TO DO.
Locate the line bearing "second_place: [365, 333]" in the material below, then reproduce it and each following line up to and including the line bearing "second_place: [638, 269]".

DATA SUPPLIED.
▬▬▬▬▬▬

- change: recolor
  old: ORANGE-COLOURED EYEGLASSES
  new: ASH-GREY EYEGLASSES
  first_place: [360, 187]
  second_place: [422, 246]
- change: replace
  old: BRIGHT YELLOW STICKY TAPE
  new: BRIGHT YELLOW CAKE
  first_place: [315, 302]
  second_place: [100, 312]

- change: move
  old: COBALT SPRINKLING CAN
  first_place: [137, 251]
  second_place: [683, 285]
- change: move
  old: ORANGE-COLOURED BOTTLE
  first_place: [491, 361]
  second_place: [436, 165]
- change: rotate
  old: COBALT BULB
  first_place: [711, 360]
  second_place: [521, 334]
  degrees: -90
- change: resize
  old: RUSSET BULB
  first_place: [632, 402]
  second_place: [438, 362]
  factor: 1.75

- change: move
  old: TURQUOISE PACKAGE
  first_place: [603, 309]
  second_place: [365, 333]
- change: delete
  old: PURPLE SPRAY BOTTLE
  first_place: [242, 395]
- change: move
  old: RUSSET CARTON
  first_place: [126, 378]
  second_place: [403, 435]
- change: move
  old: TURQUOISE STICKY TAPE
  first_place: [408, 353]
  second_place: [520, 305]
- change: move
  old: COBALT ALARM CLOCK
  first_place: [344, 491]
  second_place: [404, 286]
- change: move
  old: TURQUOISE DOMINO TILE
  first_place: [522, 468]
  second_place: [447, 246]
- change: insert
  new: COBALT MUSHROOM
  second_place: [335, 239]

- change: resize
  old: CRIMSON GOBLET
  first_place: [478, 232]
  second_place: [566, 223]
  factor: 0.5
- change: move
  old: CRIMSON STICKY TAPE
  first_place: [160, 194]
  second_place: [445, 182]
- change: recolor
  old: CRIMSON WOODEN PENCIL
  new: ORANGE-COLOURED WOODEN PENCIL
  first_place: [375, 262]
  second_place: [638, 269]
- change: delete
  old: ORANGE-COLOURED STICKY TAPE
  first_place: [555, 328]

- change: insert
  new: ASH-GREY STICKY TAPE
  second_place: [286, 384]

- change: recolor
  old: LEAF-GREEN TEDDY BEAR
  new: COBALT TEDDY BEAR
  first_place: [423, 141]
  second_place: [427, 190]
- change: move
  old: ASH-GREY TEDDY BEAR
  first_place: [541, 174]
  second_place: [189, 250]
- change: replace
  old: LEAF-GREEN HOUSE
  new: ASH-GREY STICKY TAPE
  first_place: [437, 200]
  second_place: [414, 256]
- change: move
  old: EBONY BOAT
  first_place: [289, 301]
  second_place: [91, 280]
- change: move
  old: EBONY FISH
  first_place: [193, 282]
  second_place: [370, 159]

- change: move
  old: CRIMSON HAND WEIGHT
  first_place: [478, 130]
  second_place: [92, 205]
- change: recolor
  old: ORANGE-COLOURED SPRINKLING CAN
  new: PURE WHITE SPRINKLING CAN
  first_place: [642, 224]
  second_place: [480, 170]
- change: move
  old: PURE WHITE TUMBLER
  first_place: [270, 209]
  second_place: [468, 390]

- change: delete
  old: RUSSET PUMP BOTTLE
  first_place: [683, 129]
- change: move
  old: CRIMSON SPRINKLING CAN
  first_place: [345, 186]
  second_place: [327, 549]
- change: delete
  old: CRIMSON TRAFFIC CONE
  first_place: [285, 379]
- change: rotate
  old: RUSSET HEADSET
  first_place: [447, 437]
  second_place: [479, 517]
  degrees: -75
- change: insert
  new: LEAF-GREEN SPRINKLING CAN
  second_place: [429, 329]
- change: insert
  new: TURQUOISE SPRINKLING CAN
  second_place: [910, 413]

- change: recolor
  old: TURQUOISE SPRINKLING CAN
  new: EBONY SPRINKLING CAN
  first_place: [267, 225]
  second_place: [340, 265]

▬▬▬▬▬▬

TASK SOLUTION.
  second_place: [365, 333]
- change: delete
  old: PURPLE SPRAY BOTTLE
  first_place: [242, 395]
- change: move
  old: RUSSET CARTON
  first_place: [126, 378]
  second_place: [403, 435]
- change: move
  old: TURQUOISE STICKY TAPE
  first_place: [408, 353]
  second_place: [520, 305]
- change: move
  old: COBALT ALARM CLOCK
  first_place: [344, 491]
  second_place: [404, 286]
- change: move
  old: TURQUOISE DOMINO TILE
  first_place: [522, 468]
  second_place: [447, 246]
- change: insert
  new: COBALT MUSHROOM
  second_place: [335, 239]

- change: resize
  old: CRIMSON GOBLET
  first_place: [478, 232]
  second_place: [566, 223]
  factor: 0.5
- change: move
  old: CRIMSON STICKY TAPE
  first_place: [160, 194]
  second_place: [445, 182]
- change: recolor
  old: CRIMSON WOODEN PENCIL
  new: ORANGE-COLOURED WOODEN PENCIL
  first_place: [375, 262]
  second_place: [638, 269]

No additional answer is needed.